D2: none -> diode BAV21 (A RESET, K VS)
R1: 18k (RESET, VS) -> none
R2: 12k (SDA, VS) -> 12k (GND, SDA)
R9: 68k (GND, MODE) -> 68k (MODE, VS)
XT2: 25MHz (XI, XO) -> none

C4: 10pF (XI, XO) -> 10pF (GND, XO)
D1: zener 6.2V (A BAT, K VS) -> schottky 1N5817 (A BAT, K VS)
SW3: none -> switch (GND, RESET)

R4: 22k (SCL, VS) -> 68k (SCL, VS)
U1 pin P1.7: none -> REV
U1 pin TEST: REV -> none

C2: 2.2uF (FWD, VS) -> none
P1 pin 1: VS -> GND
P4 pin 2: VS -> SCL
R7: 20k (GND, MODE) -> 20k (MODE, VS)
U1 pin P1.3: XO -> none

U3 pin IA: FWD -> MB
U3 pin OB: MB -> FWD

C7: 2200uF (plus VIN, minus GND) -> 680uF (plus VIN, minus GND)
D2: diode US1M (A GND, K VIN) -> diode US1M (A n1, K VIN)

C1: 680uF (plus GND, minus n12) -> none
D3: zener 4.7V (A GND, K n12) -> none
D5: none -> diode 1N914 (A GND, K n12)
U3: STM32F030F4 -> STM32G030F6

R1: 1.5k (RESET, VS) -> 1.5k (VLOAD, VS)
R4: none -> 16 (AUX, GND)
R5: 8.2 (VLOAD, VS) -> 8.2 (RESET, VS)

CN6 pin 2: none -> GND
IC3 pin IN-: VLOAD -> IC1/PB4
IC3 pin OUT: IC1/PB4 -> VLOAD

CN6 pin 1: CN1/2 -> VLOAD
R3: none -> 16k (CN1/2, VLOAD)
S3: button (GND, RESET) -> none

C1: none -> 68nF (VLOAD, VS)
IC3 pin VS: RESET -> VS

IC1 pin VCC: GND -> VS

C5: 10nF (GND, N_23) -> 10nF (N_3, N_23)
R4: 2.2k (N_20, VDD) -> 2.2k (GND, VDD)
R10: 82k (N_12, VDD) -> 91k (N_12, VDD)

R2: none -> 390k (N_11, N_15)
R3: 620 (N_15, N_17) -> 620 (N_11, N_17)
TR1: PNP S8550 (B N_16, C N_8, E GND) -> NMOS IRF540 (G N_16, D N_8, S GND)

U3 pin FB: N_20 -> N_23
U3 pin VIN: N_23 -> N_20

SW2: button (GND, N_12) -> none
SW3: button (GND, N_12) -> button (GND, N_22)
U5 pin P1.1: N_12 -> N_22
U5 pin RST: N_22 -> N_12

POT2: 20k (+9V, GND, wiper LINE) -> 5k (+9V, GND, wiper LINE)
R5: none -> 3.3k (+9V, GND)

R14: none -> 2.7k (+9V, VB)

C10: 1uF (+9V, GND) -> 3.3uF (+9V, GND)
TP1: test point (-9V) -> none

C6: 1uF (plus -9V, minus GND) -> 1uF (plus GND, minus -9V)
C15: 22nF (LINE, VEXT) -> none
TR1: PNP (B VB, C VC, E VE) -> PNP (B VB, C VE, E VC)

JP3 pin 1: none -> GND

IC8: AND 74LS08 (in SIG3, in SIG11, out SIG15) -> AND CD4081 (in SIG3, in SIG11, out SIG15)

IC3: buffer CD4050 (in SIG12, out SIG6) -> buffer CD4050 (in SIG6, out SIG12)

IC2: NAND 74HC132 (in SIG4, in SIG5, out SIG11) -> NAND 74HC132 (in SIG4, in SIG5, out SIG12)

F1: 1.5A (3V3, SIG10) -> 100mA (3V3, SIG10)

#### PROMPT:
Would you copy out each line of the records above where the word "button" occurs?

#### EXERCISE OUTPUT:
S3: button (GND, RESET) -> none
SW2: button (GND, N_12) -> none
SW3: button (GND, N_12) -> button (GND, N_22)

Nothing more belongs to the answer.